*** Block opens ***

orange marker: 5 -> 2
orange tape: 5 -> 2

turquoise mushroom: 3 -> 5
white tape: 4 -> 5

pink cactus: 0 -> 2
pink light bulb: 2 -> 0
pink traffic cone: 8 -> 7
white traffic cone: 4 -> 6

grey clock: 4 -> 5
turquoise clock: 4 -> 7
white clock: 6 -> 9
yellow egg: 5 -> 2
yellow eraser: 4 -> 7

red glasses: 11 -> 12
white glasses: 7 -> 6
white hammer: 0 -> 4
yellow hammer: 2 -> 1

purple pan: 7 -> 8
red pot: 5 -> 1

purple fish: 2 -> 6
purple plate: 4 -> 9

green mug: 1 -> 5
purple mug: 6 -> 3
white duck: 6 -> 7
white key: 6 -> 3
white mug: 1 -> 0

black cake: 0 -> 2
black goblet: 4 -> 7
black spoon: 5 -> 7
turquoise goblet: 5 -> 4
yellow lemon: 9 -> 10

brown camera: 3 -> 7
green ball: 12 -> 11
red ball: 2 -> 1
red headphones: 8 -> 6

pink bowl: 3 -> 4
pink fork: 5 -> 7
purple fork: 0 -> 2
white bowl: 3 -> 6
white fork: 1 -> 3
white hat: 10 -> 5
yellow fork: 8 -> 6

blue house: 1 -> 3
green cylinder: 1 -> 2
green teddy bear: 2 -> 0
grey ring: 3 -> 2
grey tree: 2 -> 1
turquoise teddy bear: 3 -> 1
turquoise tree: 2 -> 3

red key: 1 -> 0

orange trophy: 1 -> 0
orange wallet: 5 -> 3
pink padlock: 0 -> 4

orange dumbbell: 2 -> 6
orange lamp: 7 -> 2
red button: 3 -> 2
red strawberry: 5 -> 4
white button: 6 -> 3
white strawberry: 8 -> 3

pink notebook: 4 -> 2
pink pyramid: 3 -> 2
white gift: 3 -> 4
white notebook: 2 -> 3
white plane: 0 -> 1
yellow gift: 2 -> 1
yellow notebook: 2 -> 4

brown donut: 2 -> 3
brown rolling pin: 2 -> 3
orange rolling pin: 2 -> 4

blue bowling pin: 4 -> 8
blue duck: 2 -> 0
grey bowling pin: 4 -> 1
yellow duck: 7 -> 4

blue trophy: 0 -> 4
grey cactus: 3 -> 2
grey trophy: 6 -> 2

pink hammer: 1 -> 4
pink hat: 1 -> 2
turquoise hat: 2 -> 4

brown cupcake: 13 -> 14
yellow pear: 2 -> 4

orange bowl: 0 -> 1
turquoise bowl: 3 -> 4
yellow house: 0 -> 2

*** Block closes ***

The lines to copy are those in the listing that contain "purple".

purple pan: 7 -> 8
purple fish: 2 -> 6
purple plate: 4 -> 9
purple mug: 6 -> 3
purple fork: 0 -> 2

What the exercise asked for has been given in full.